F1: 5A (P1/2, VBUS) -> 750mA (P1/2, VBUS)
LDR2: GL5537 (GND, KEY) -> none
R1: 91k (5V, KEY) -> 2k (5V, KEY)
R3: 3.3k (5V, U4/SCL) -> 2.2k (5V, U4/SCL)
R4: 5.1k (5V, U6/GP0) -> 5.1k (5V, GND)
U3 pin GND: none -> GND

+++

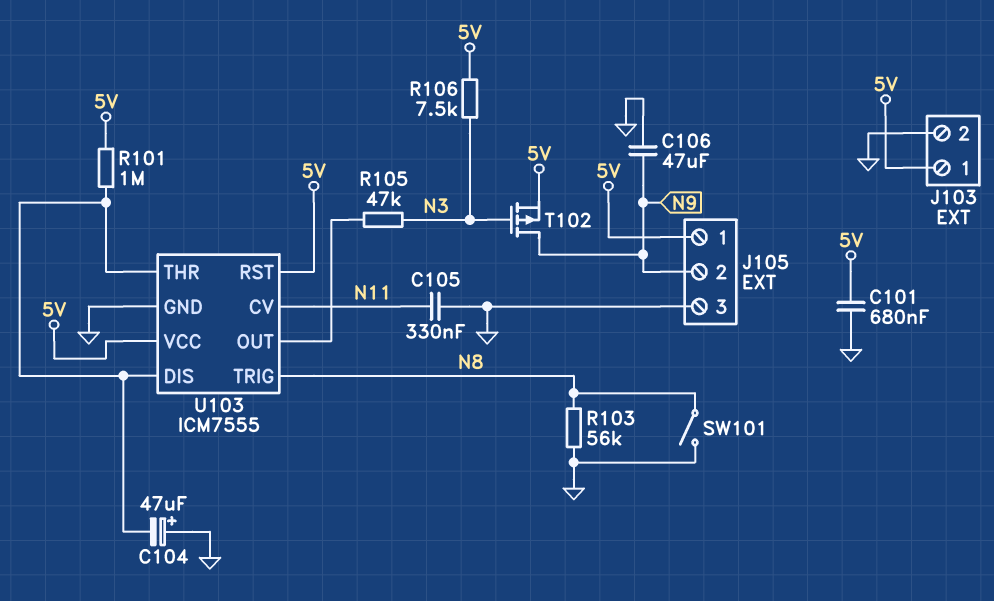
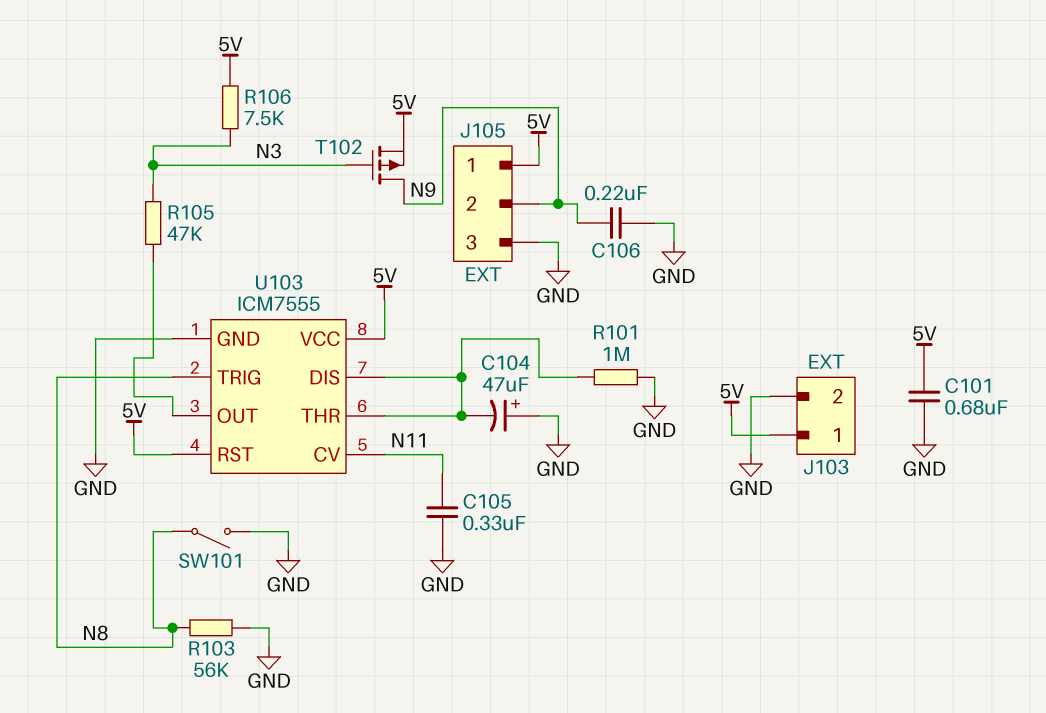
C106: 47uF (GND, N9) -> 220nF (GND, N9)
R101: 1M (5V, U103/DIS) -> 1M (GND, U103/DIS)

+++

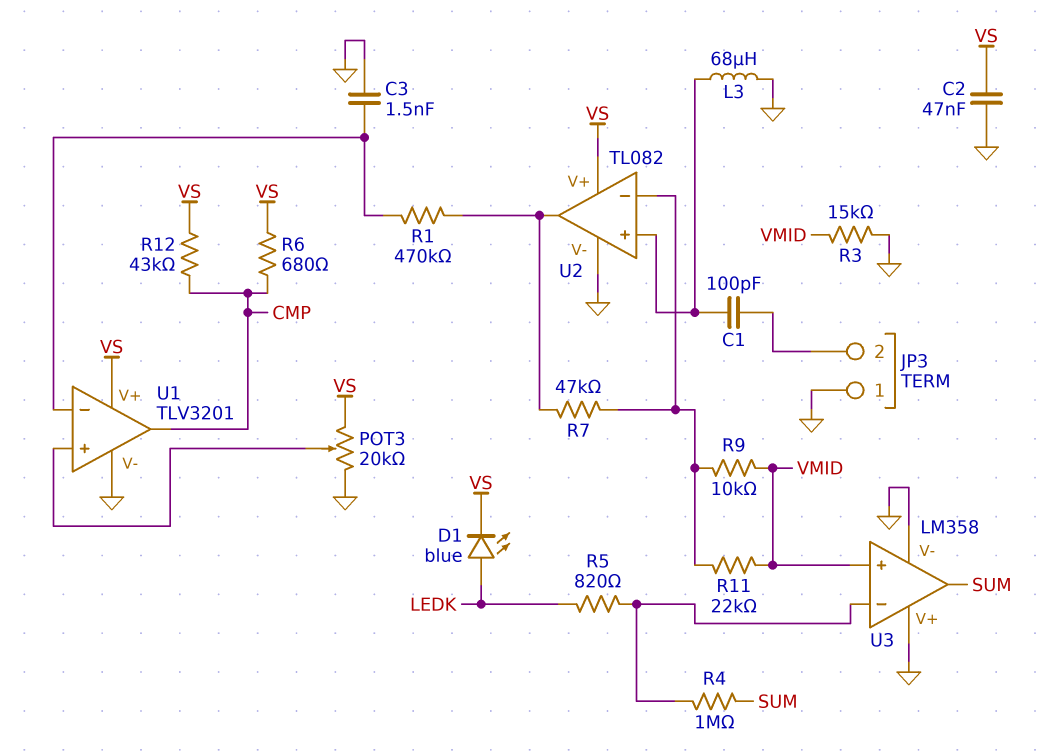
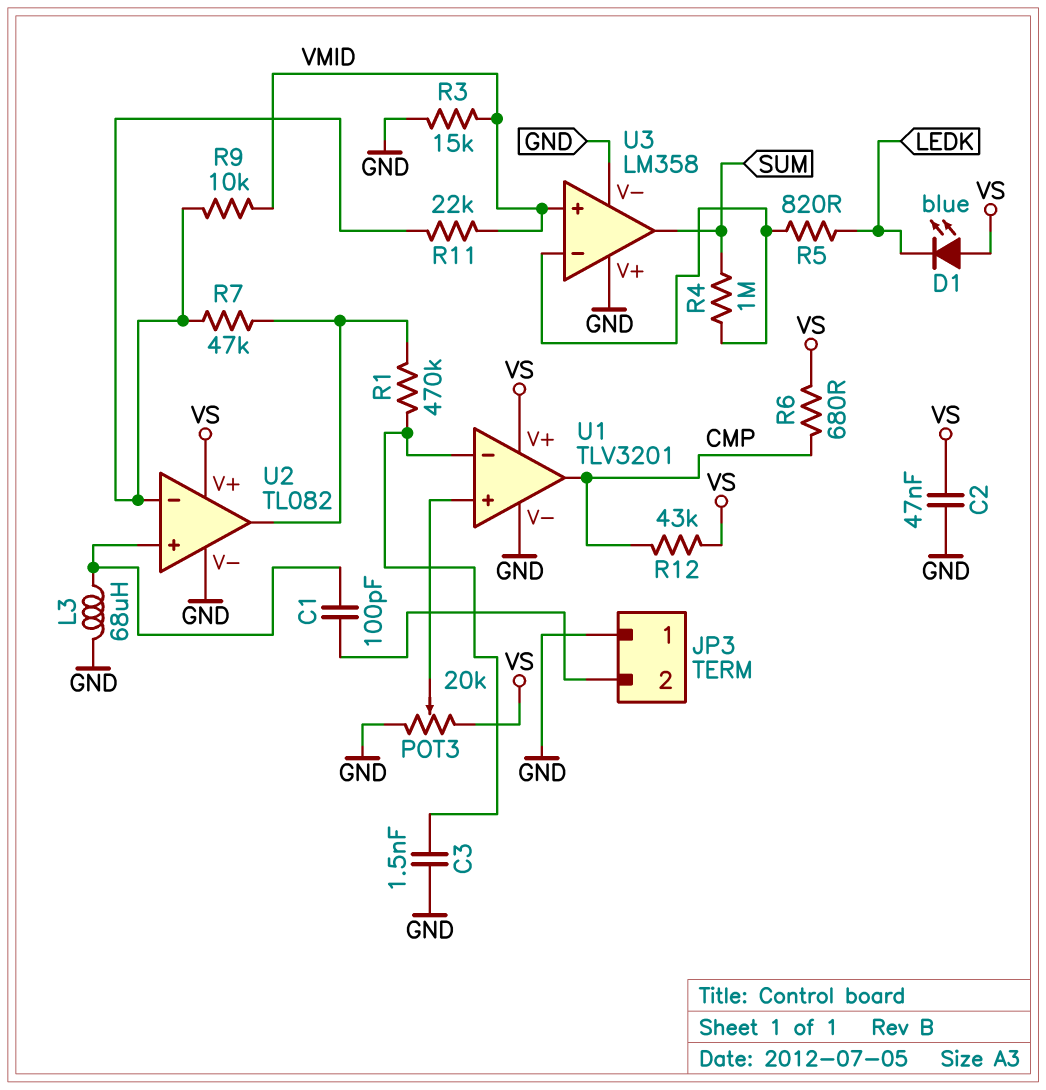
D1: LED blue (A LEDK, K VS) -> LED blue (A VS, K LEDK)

+++

**Activity**
Please find every line in the records above that holds the word "none" and copy it.

**Result of the task**
LDR2: GL5537 (GND, KEY) -> none
U3 pin GND: none -> GND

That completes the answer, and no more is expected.